**EXERCISE**.
Give back the lines below exactly, but do not include any pictures.

──────── DATA UNDER STUDY

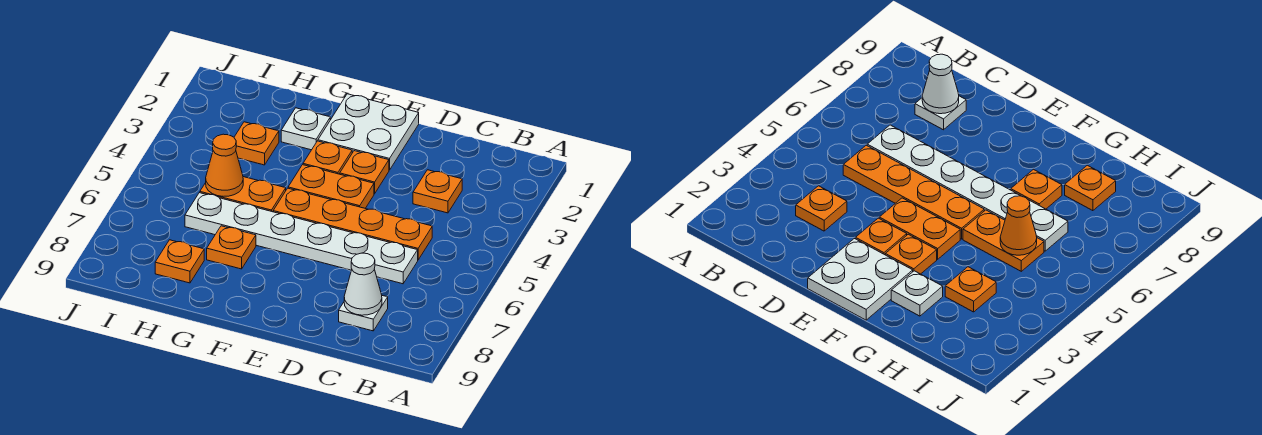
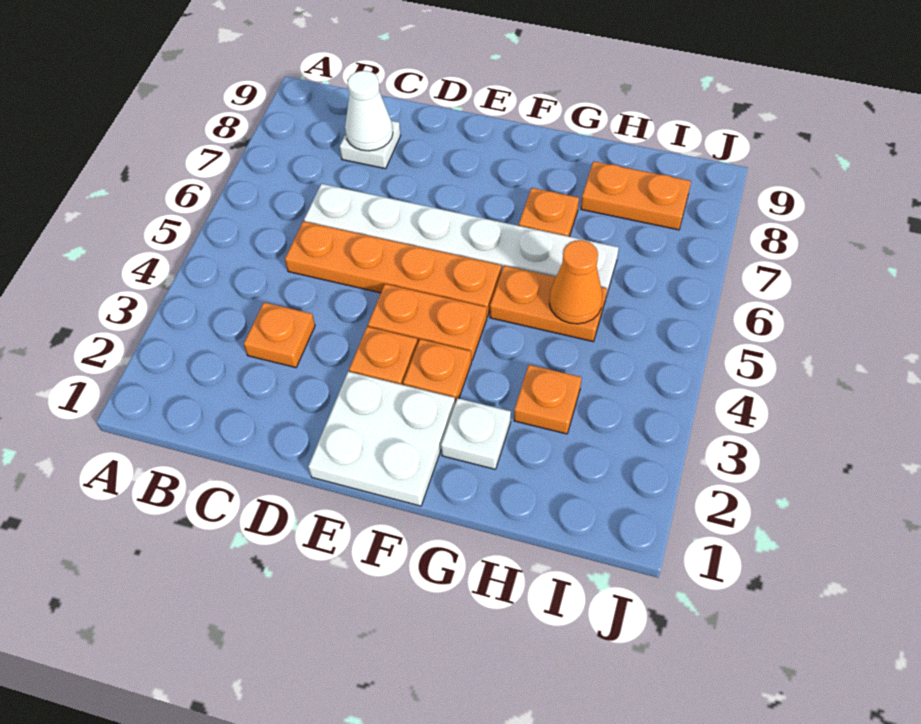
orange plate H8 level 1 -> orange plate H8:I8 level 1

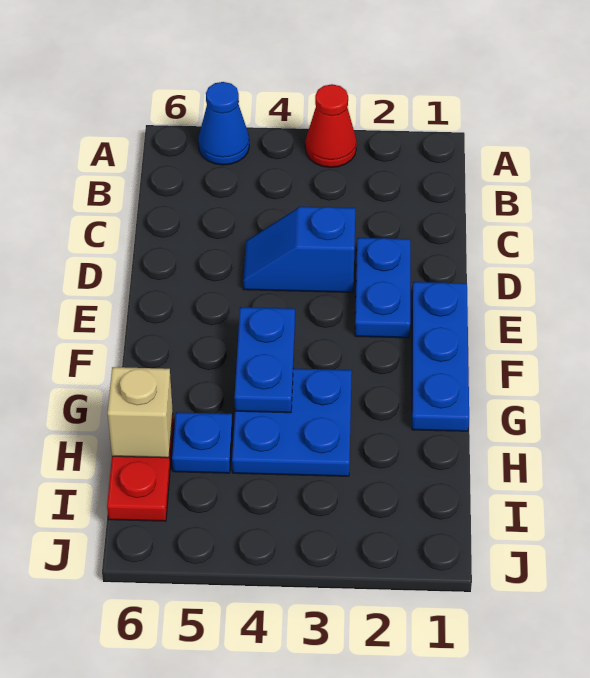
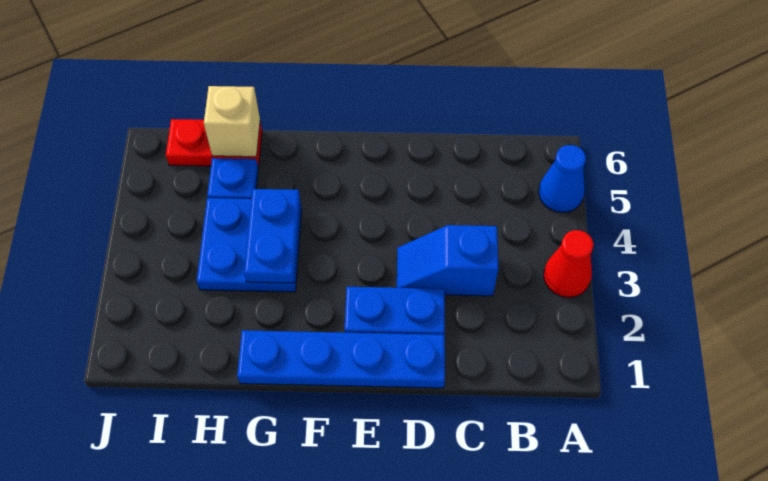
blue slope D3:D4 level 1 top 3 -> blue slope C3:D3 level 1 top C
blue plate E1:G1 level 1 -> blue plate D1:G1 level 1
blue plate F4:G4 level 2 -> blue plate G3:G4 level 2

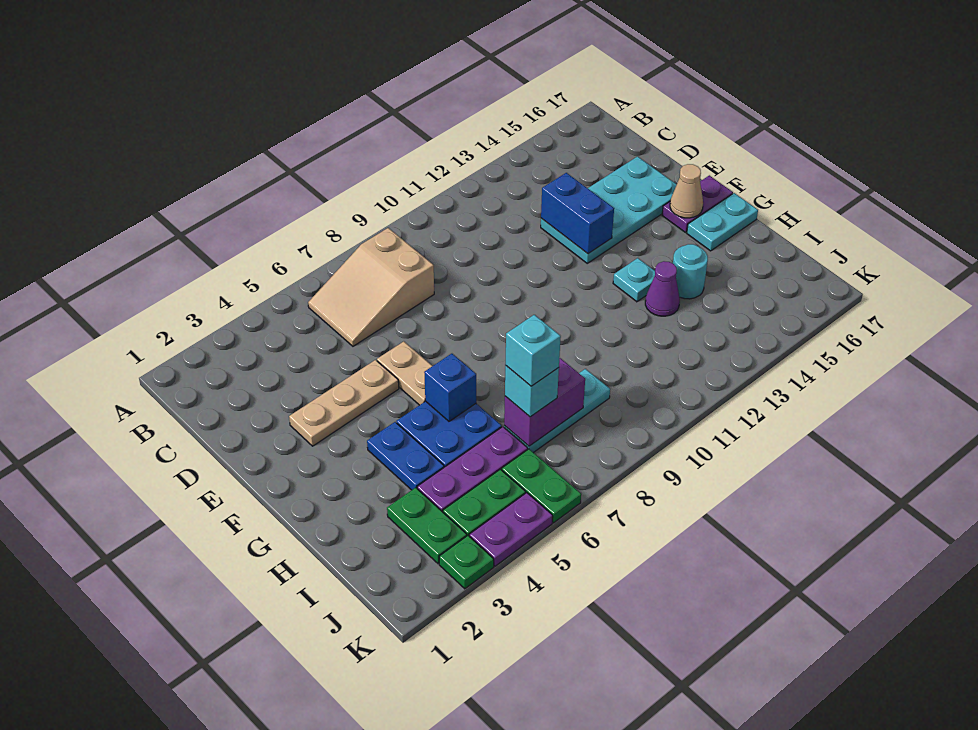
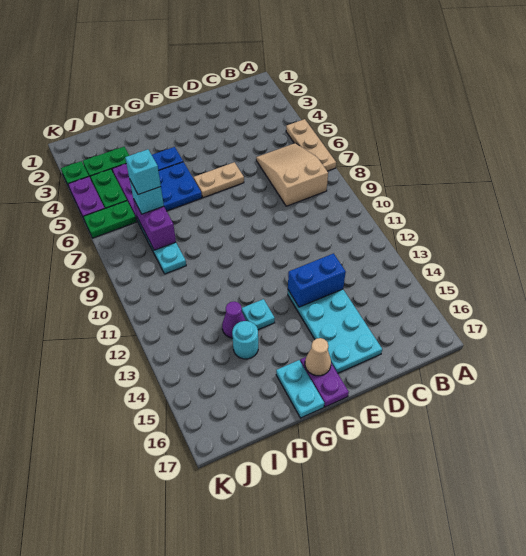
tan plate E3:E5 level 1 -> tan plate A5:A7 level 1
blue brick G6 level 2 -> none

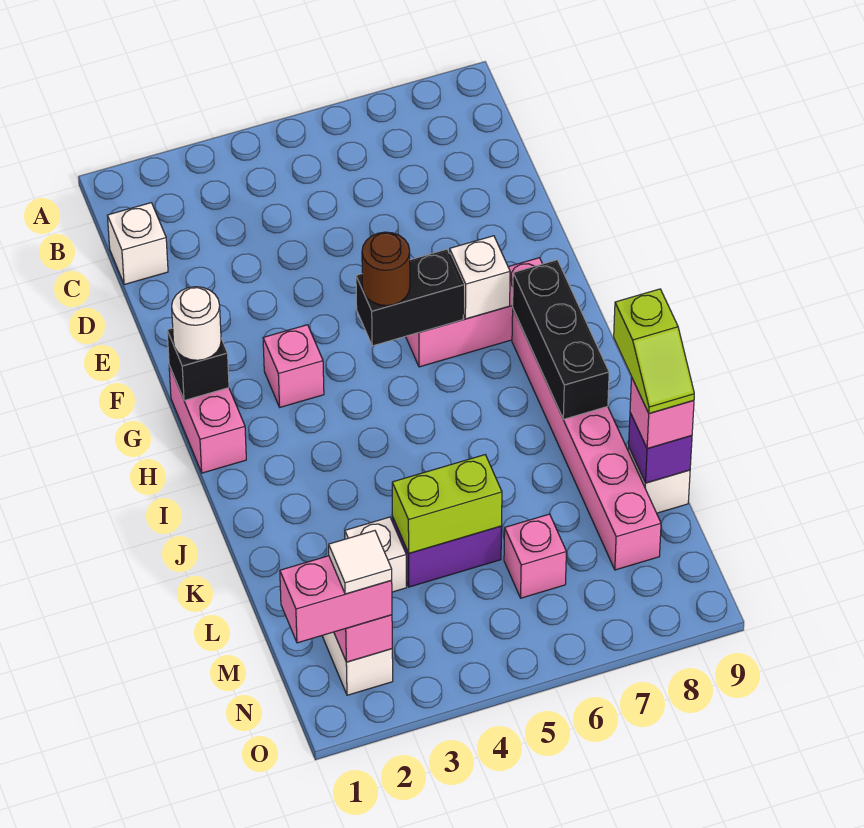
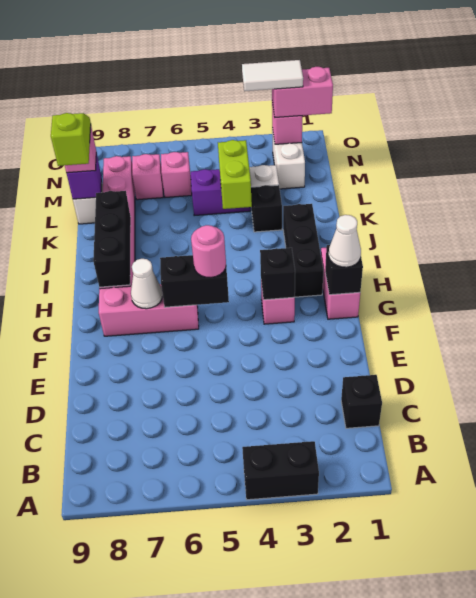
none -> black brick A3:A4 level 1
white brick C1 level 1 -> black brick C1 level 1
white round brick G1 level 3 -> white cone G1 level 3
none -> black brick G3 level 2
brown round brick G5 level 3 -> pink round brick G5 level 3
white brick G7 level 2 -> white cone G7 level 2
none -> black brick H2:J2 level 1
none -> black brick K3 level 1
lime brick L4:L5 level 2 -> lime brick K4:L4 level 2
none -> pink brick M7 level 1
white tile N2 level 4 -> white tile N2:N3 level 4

────────────────

**RESULT OF THE EXERCISE**.
orange plate H8 level 1 -> orange plate H8:I8 level 1

blue slope D3:D4 level 1 top 3 -> blue slope C3:D3 level 1 top C
blue plate E1:G1 level 1 -> blue plate D1:G1 level 1
blue plate F4:G4 level 2 -> blue plate G3:G4 level 2

tan plate E3:E5 level 1 -> tan plate A5:A7 level 1
blue brick G6 level 2 -> none

none -> black brick A3:A4 level 1
white brick C1 level 1 -> black brick C1 level 1
white round brick G1 level 3 -> white cone G1 level 3
none -> black brick G3 level 2
brown round brick G5 level 3 -> pink round brick G5 level 3
white brick G7 level 2 -> white cone G7 level 2
none -> black brick H2:J2 level 1
none -> black brick K3 level 1
lime brick L4:L5 level 2 -> lime brick K4:L4 level 2
none -> pink brick M7 level 1
white tile N2 level 4 -> white tile N2:N3 level 4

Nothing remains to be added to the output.